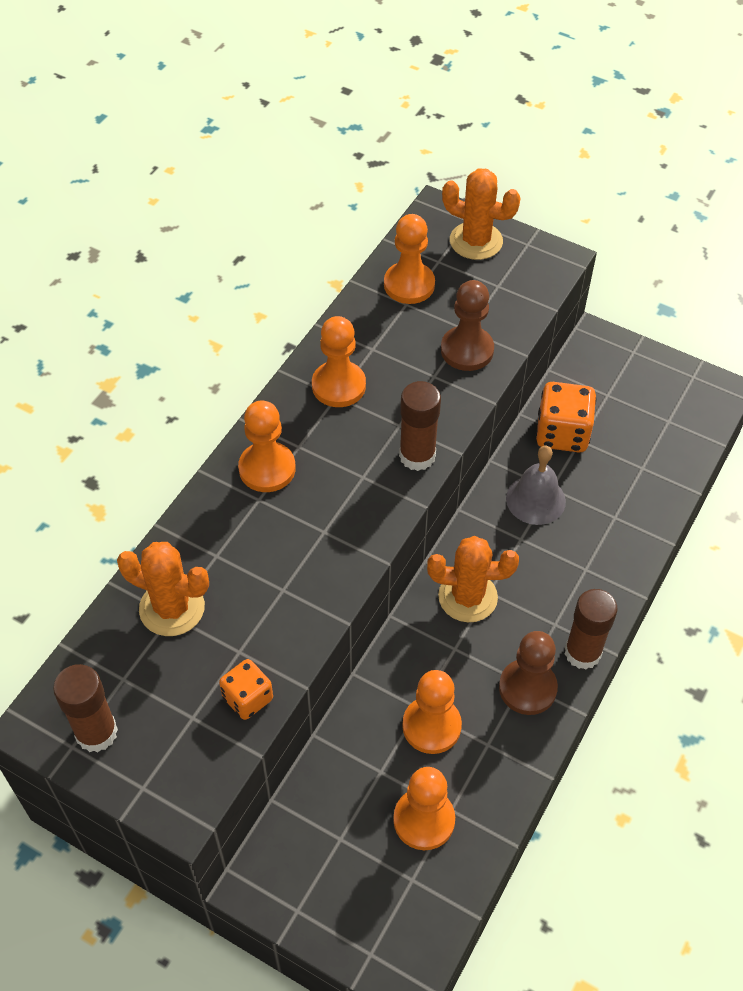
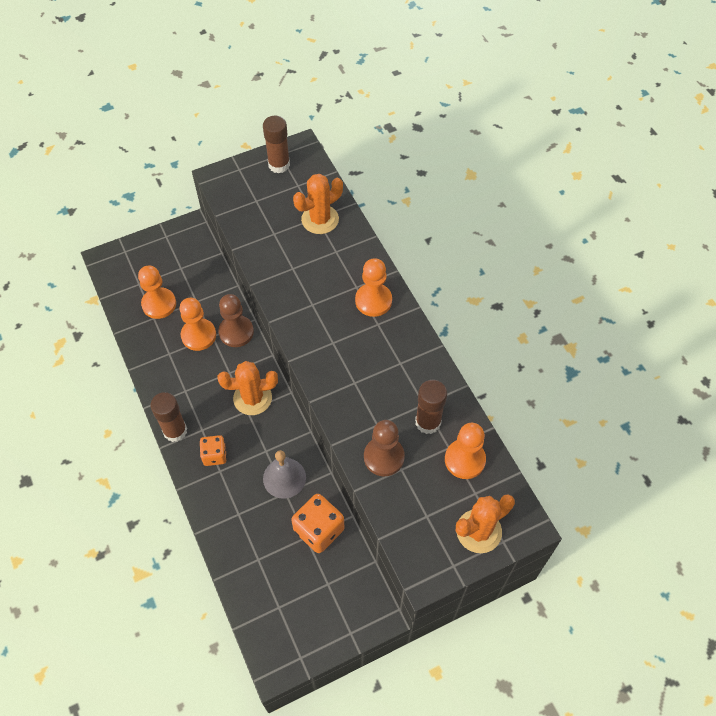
camera: 125 degrees right, 5 degrees up
(247, 698) = (247, 224): orange dice -> orange dice (214, 455)
(338, 386) = (407, 368): orange pawn -> none
(417, 456) = (325, 377): brown glue stick -> brown glue stick (428, 422)
(467, 597) = (252, 398): orange cactus -> orange cactus turned 45 degrees clockwise
(527, 688) = (180, 391): brown pawn -> brown pawn (236, 332)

> _WHAT THIS TASK INVOLVES_: Word for word, reproduce all the data, but not the pictures.

> _WRITTEN REPLY_:
camera: 125 degrees right, 5 degrees up
(247, 698) = (247, 224): orange dice -> orange dice (214, 455)
(338, 386) = (407, 368): orange pawn -> none
(417, 456) = (325, 377): brown glue stick -> brown glue stick (428, 422)
(467, 597) = (252, 398): orange cactus -> orange cactus turned 45 degrees clockwise
(527, 688) = (180, 391): brown pawn -> brown pawn (236, 332)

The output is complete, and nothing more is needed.